• _YOUR ASSIGNMENT_
Print the entire listing below word for word, excluding its pictures.

• _MATERIAL PROVIDED_
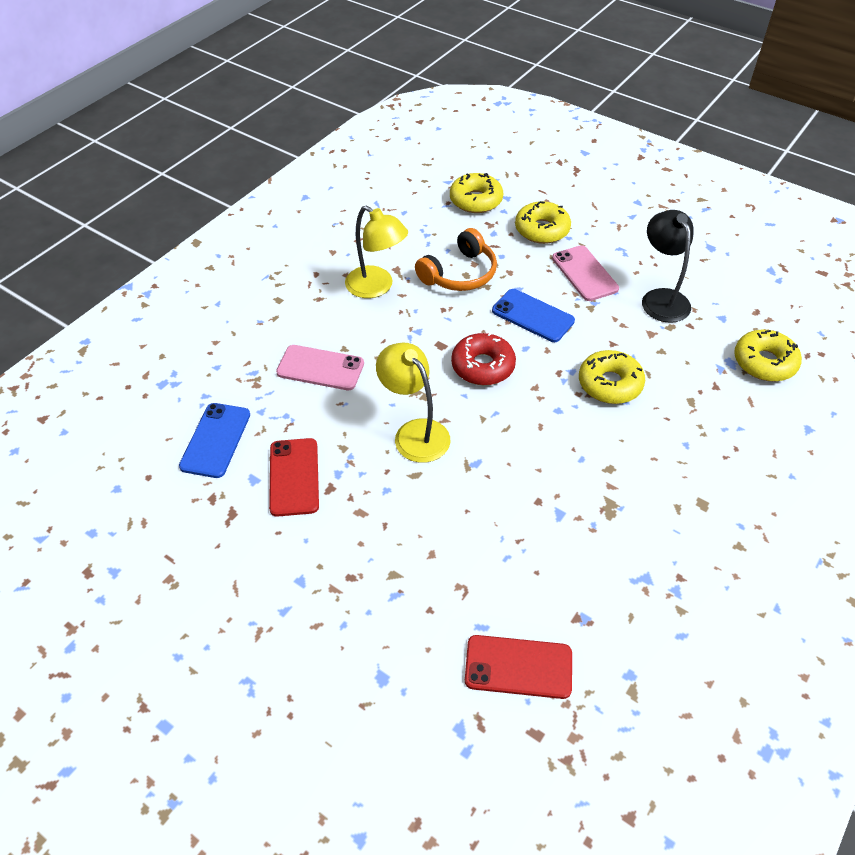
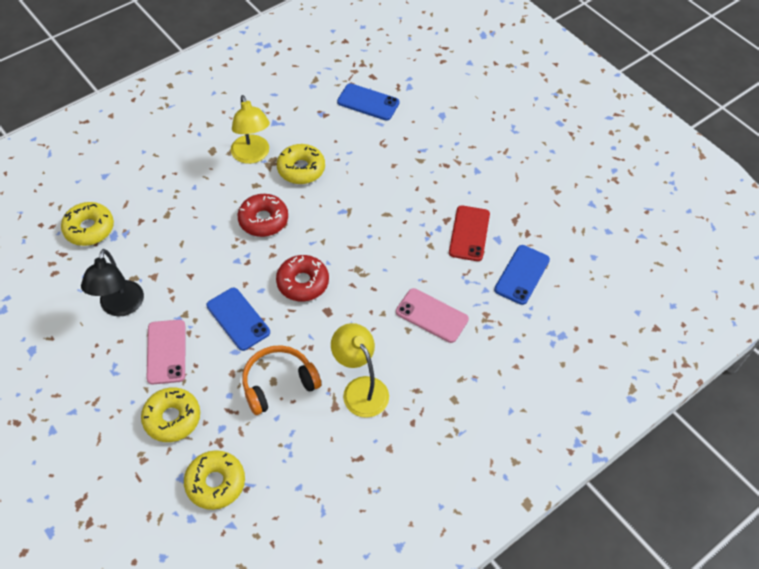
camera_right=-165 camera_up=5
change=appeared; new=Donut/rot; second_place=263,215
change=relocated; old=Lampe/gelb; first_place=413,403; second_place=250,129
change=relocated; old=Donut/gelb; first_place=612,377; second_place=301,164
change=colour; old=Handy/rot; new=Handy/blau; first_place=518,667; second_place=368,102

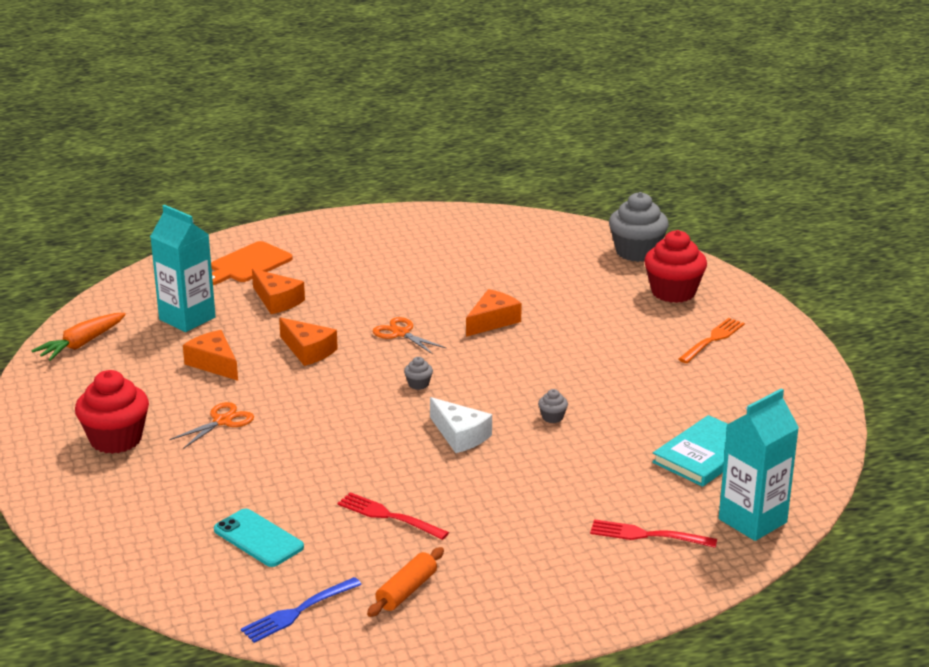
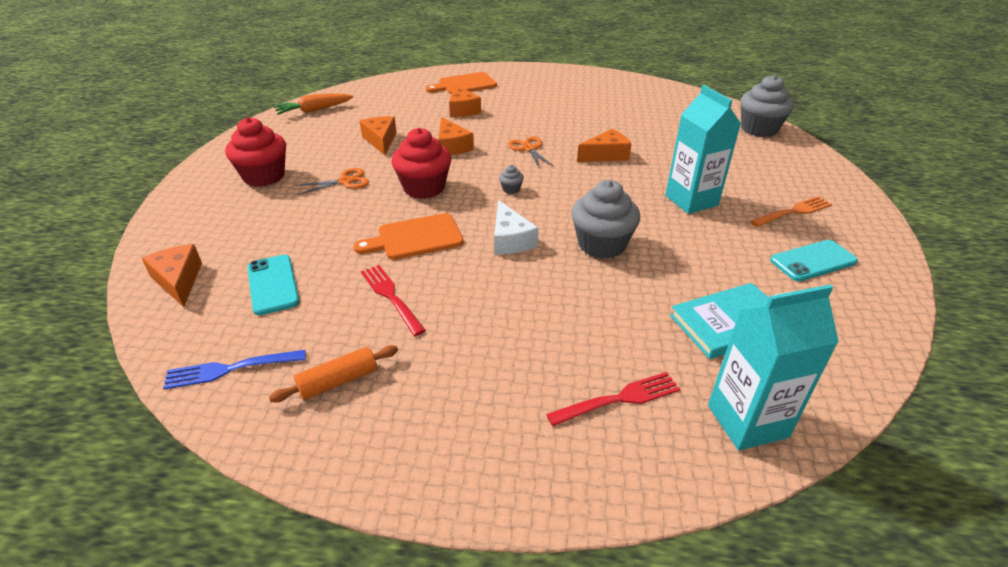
camera_right=25 camera_up=10
change=appeared; new=Käse/orange; second_place=172,275
change=appeared; new=Schneidebrett/orange; second_place=409,236
change=appeared; new=Handy/türkis; second_place=814,260
change=relocated; old=Getränkekarton/türkis; first_place=183,268; second_place=703,149
change=relocated; old=Muffin/rot; first_place=675,266; second_place=421,163
change=spun; old=Gabel/rot; first_place=653,533; second_place=613,399; degrees=120
change=size; old=Muffin/grau; first_place=553,406; second_place=605,219; factor=2.37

• _SOLUTION TO THE EXERCISE_
camera_right=-165 camera_up=5
change=appeared; new=Donut/rot; second_place=263,215
change=relocated; old=Lampe/gelb; first_place=413,403; second_place=250,129
change=relocated; old=Donut/gelb; first_place=612,377; second_place=301,164
change=colour; old=Handy/rot; new=Handy/blau; first_place=518,667; second_place=368,102

camera_right=25 camera_up=10
change=appeared; new=Käse/orange; second_place=172,275
change=appeared; new=Schneidebrett/orange; second_place=409,236
change=appeared; new=Handy/türkis; second_place=814,260
change=relocated; old=Getränkekarton/türkis; first_place=183,268; second_place=703,149
change=relocated; old=Muffin/rot; first_place=675,266; second_place=421,163
change=spun; old=Gabel/rot; first_place=653,533; second_place=613,399; degrees=120
change=size; old=Muffin/grau; first_place=553,406; second_place=605,219; factor=2.37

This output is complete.